• What the task requires:
Only one span of the listing below should come back. It runs from the line with "(512, 365) = (587, 265): red" through the line with "(542, 249) = (513, 206): brown candle -> none", and each of its lines must be reproduced exactly.

• Data for review:
▬▬▬▬▬▬
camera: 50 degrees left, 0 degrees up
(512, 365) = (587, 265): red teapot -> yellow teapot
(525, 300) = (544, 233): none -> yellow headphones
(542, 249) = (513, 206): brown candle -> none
▬▬▬▬▬▬
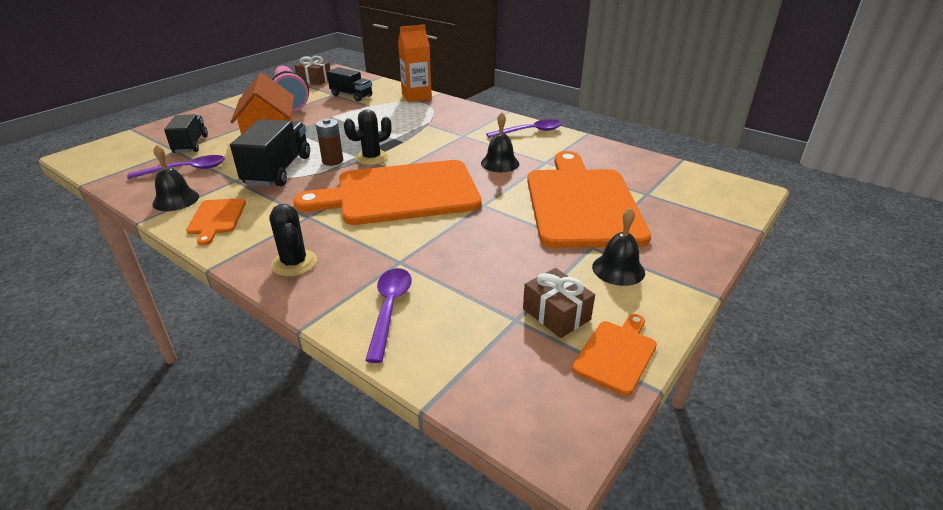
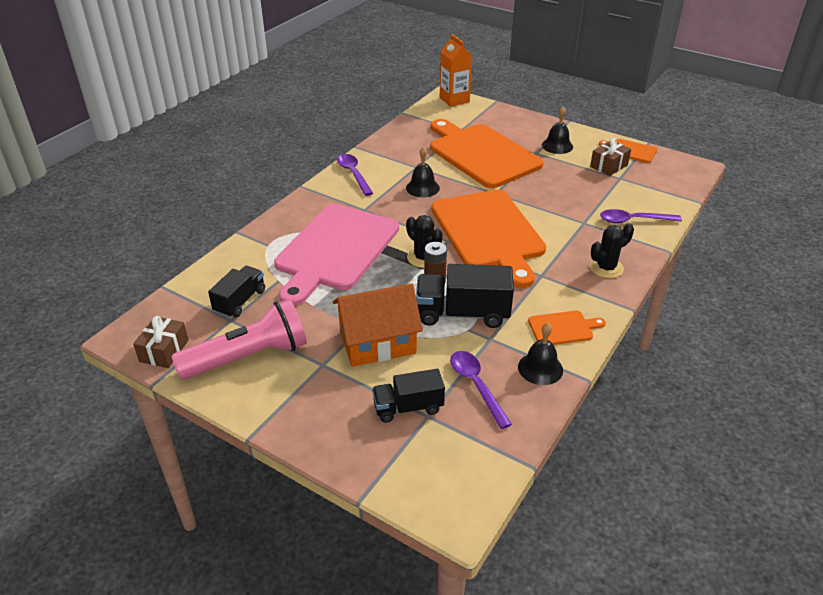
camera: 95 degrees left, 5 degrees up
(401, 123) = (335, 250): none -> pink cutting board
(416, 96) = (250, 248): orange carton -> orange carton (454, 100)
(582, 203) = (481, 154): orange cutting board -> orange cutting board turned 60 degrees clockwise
▬▬▬▬▬▬
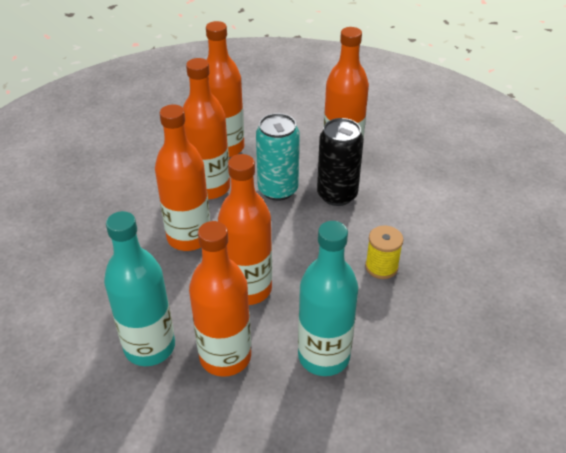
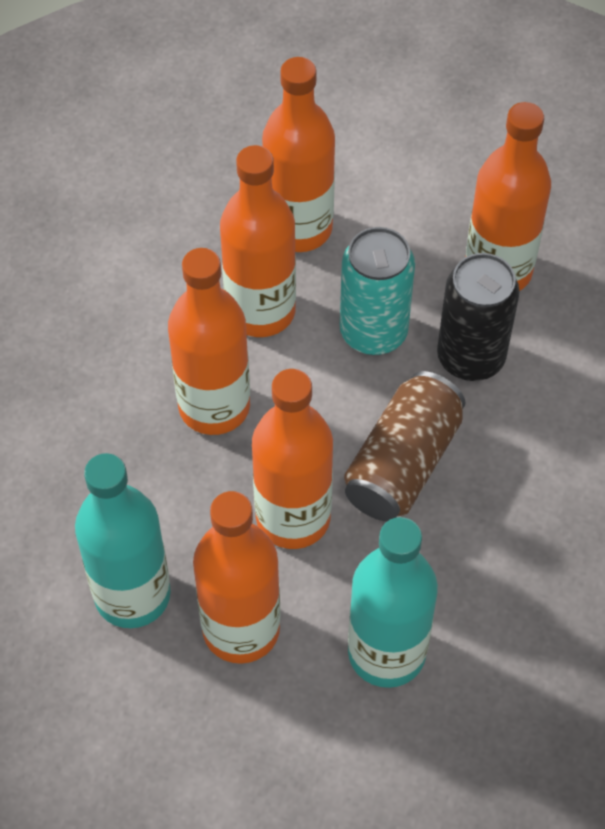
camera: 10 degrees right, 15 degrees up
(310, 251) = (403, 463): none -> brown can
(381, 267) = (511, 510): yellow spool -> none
▬▬▬▬▬▬
• Result of this task:
(512, 365) = (587, 265): red teapot -> yellow teapot
(525, 300) = (544, 233): none -> yellow headphones
(542, 249) = (513, 206): brown candle -> none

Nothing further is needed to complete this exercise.